■ **EXERCISE AIM**:
Return the run of lines below that opens with the line containing "camera: 10 degrees right, 10 degrees up" and closes with the line containing "(494, 96) = (484, 198): pink", keeping each one exact.

Scene image comparisons:

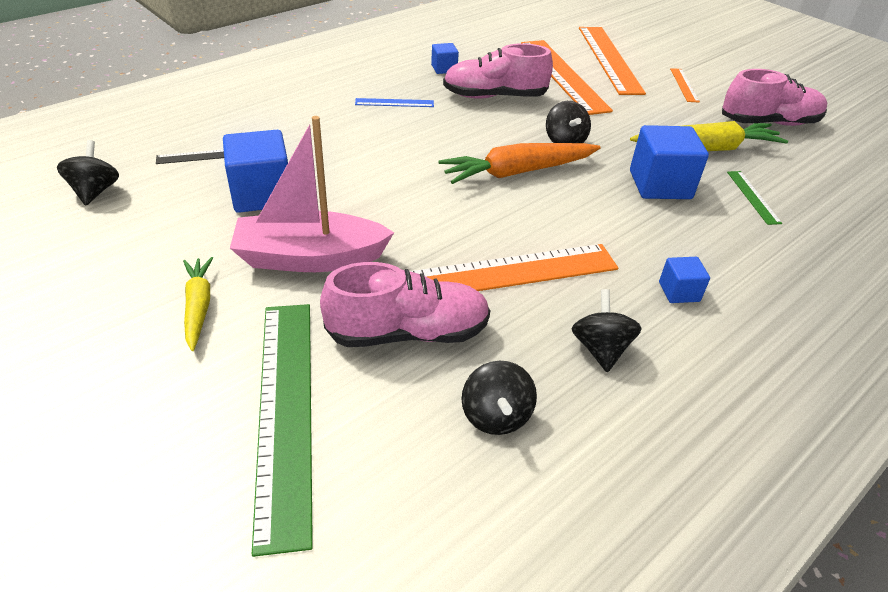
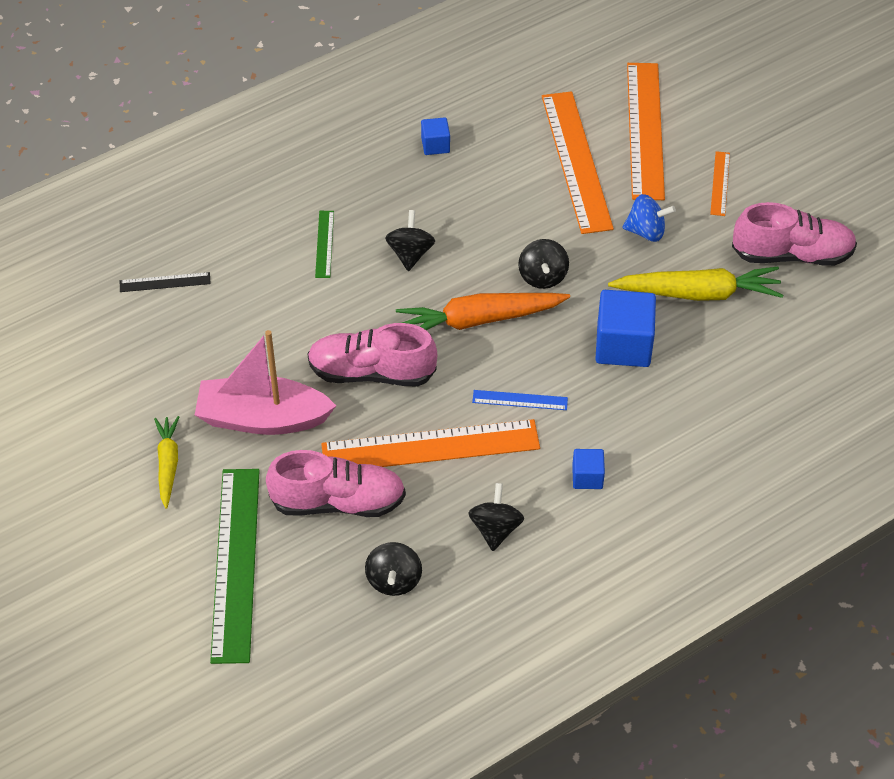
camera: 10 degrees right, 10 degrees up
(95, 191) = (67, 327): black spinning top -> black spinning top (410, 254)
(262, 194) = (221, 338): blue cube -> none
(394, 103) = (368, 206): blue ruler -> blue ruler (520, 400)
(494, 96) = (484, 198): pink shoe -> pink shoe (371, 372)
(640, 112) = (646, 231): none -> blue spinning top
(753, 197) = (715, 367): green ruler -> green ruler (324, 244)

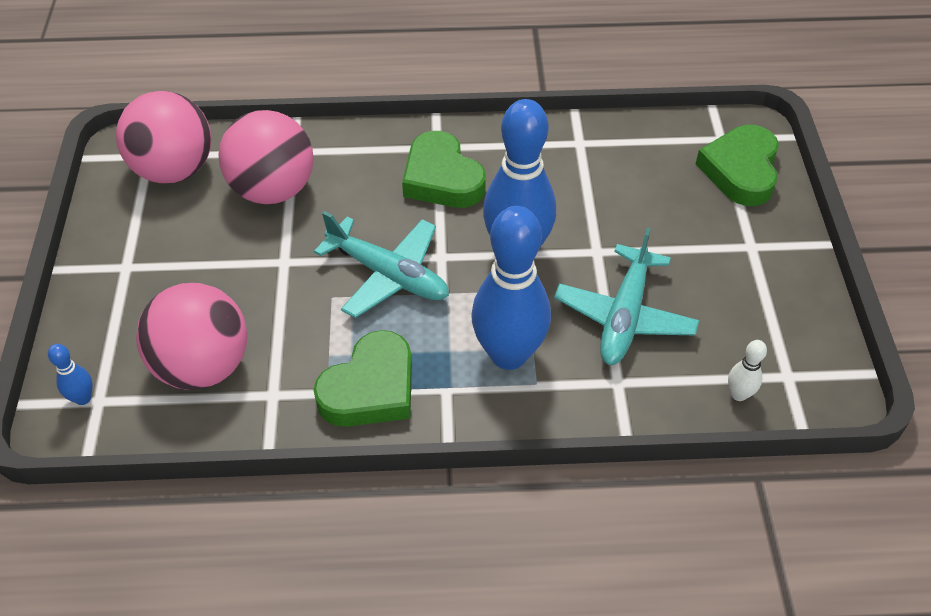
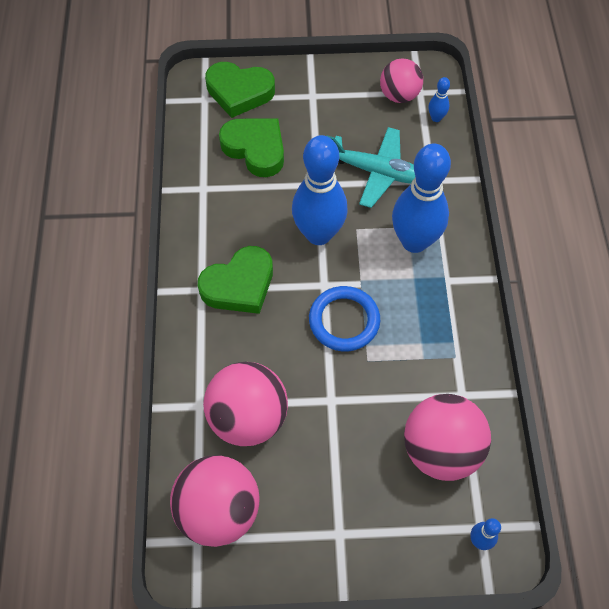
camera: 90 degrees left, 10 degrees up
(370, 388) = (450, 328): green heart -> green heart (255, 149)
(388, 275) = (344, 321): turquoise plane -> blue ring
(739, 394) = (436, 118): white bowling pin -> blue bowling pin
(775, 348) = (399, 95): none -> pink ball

---

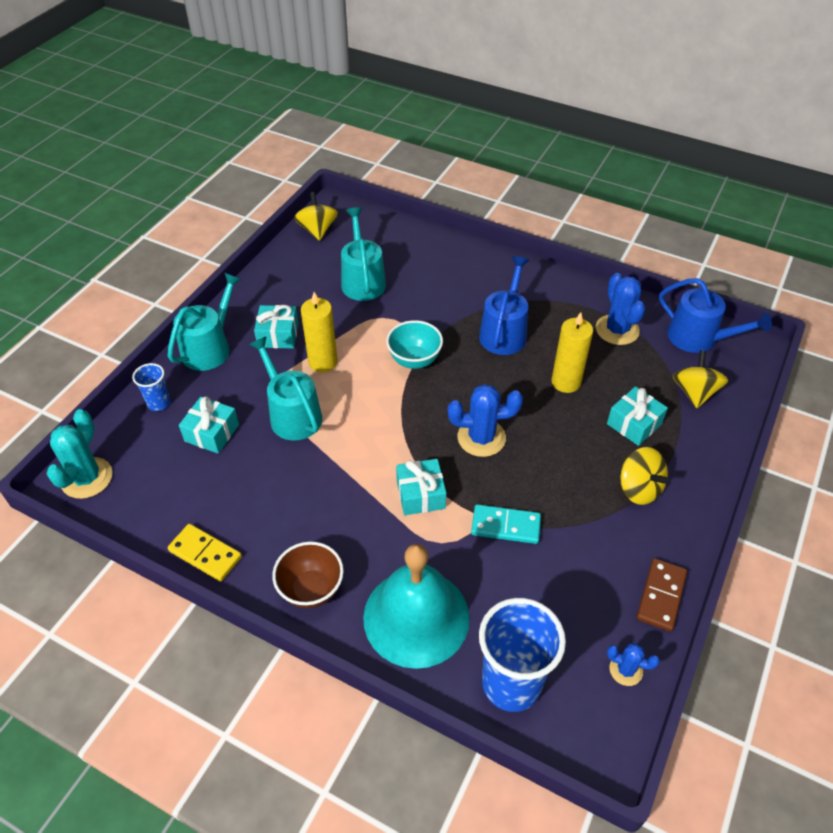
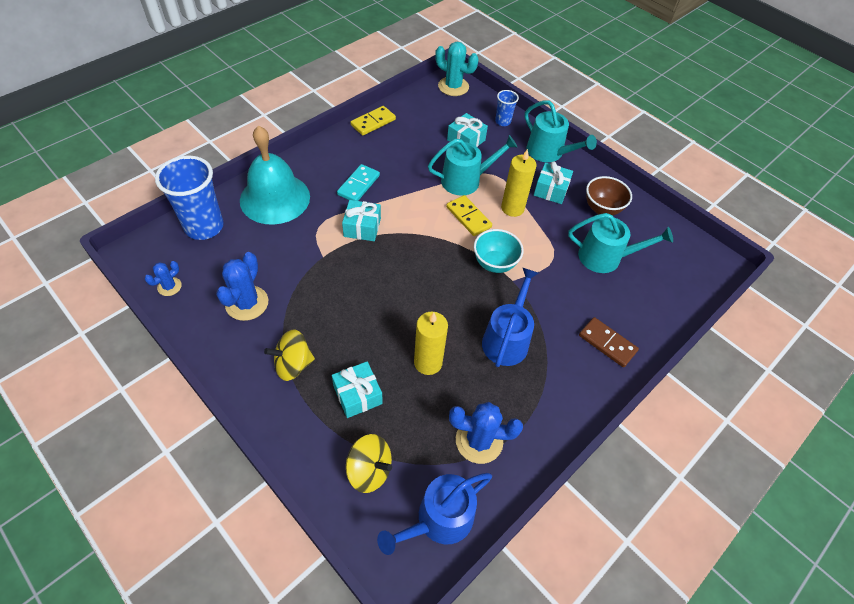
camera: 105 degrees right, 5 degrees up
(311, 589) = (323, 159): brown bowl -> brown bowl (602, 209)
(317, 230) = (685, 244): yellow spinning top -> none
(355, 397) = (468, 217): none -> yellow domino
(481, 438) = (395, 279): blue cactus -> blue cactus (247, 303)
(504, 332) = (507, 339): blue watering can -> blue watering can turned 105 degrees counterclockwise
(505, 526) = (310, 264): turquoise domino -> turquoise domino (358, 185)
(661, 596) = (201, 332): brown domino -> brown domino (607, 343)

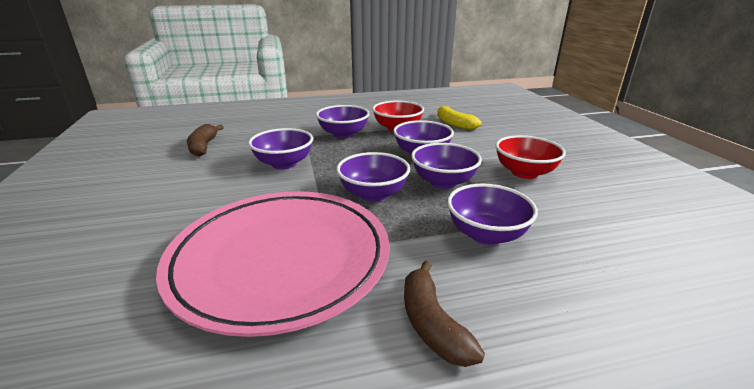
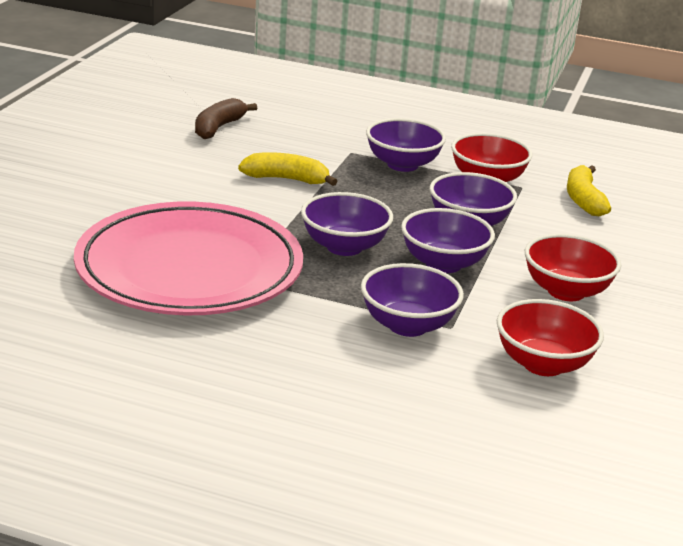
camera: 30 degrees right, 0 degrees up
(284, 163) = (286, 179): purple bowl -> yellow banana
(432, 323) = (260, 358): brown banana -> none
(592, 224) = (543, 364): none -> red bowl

■ **WRITTEN ANSWER**:
camera: 10 degrees right, 10 degrees up
(95, 191) = (67, 327): black spinning top -> black spinning top (410, 254)
(262, 194) = (221, 338): blue cube -> none
(394, 103) = (368, 206): blue ruler -> blue ruler (520, 400)
(494, 96) = (484, 198): pink shoe -> pink shoe (371, 372)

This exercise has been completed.